[Exercise directions] For this exercise, write out exactly the lines from the line containing "pink brick C2:D3" through the last line of the records, and no other lines.

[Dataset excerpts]
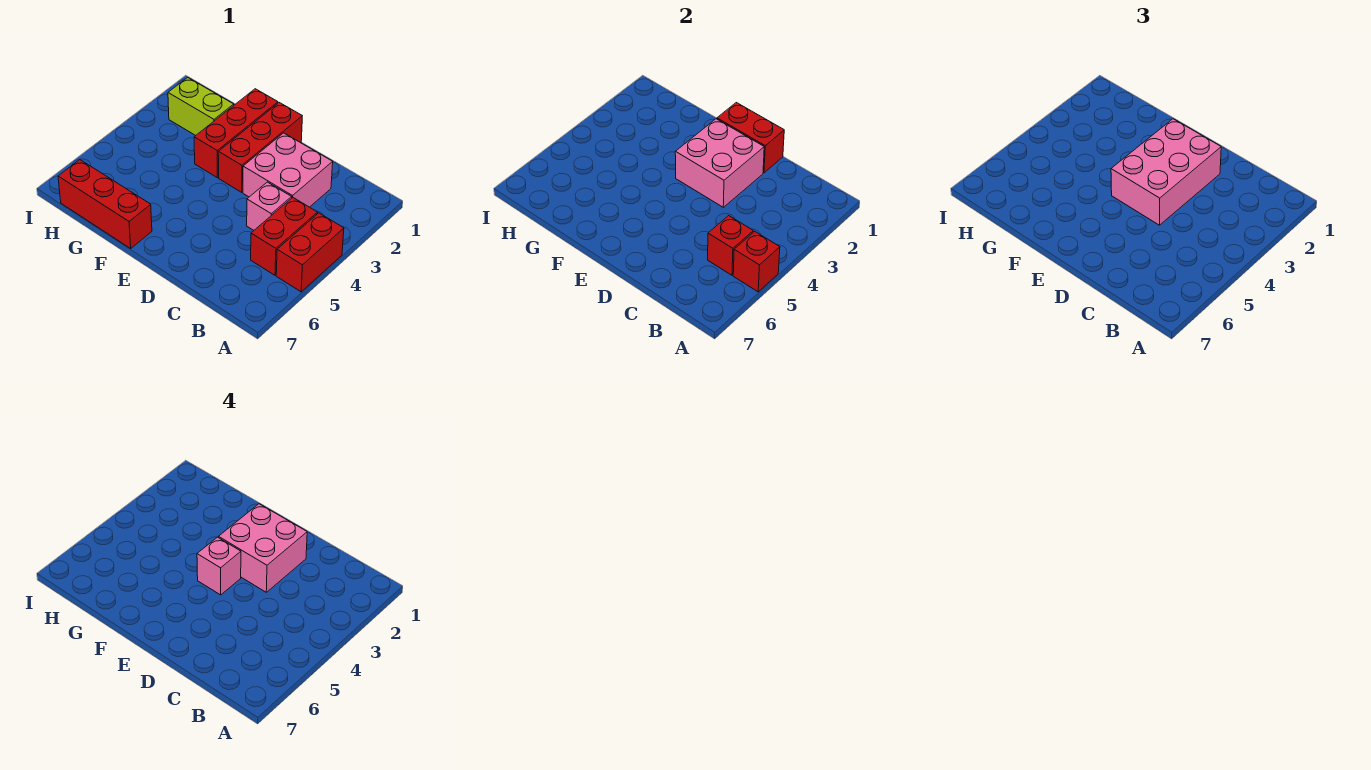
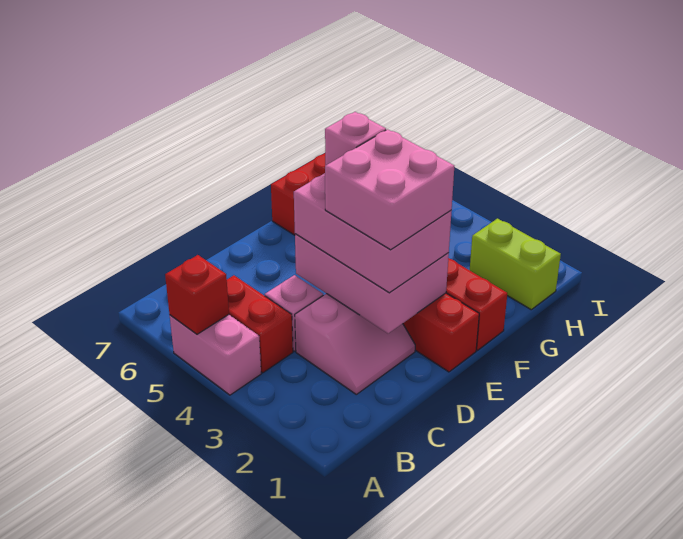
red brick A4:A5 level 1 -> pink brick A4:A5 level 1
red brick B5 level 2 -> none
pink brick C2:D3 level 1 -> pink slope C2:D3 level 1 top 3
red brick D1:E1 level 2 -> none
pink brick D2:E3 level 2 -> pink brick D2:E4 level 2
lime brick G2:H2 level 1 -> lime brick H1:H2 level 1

[Response]
pink brick C2:D3 level 1 -> pink slope C2:D3 level 1 top 3
red brick D1:E1 level 2 -> none
pink brick D2:E3 level 2 -> pink brick D2:E4 level 2
lime brick G2:H2 level 1 -> lime brick H1:H2 level 1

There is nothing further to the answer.